*** Supplied records ***
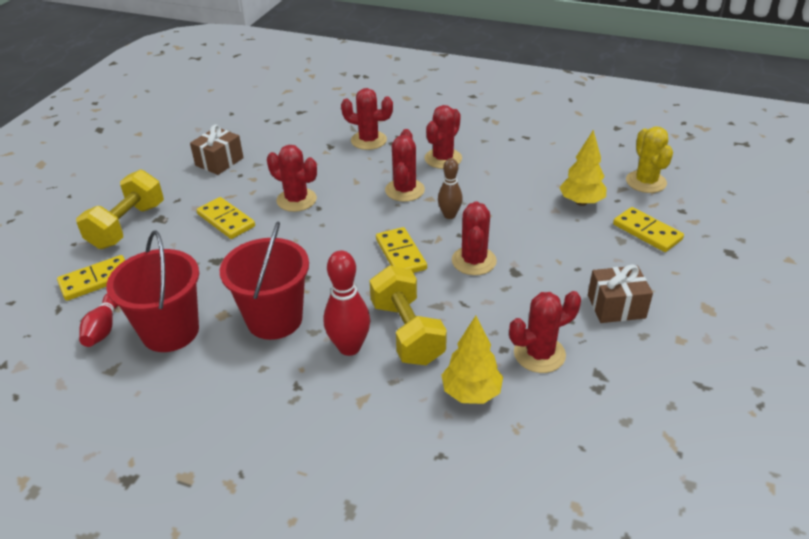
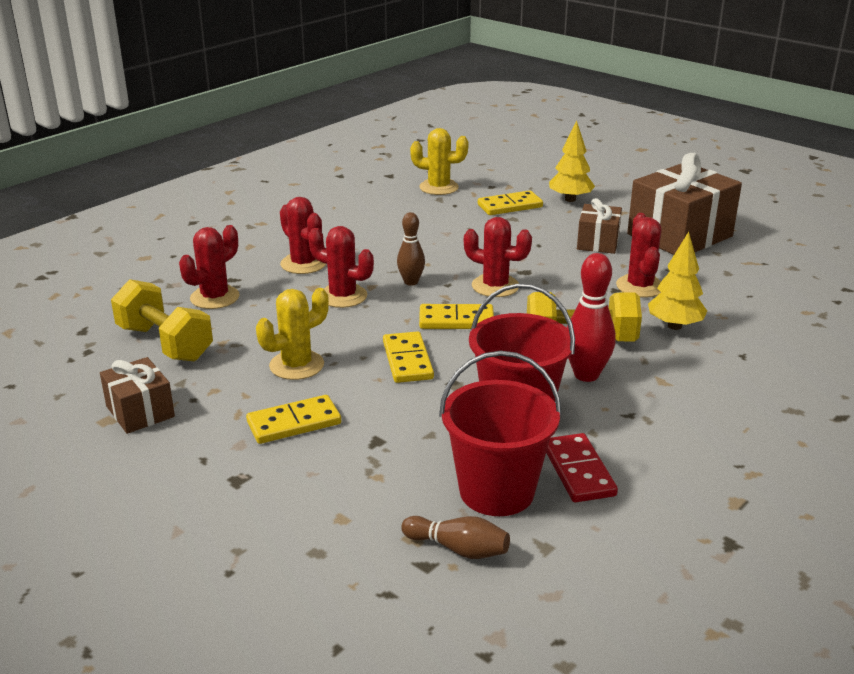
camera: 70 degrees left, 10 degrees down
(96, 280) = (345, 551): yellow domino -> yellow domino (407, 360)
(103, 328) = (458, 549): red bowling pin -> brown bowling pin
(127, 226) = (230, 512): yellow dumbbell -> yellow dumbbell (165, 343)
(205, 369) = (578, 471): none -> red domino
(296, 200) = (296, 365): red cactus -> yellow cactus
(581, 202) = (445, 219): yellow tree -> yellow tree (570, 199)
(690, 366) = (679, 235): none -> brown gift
*** End of Supplied records ***
*** Supplied records ***
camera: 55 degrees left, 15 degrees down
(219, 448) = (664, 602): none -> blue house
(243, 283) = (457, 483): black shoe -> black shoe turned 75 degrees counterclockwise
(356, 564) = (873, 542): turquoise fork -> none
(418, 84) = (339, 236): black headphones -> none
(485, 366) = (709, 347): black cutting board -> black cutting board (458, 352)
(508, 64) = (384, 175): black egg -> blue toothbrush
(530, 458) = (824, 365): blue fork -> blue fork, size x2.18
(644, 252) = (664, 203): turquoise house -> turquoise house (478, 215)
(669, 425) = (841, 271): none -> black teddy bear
*** End of Supplied records ***
*Work instruction:* Using the data above, extract exactly the lines from the one that holds "camera: 70 degrees left, 10 degrees down" to the one that holds "(205, 369) = (578, 471): none -> red domino", both ends included, and no others.

*Solution for this problem:*
camera: 70 degrees left, 10 degrees down
(96, 280) = (345, 551): yellow domino -> yellow domino (407, 360)
(103, 328) = (458, 549): red bowling pin -> brown bowling pin
(127, 226) = (230, 512): yellow dumbbell -> yellow dumbbell (165, 343)
(205, 369) = (578, 471): none -> red domino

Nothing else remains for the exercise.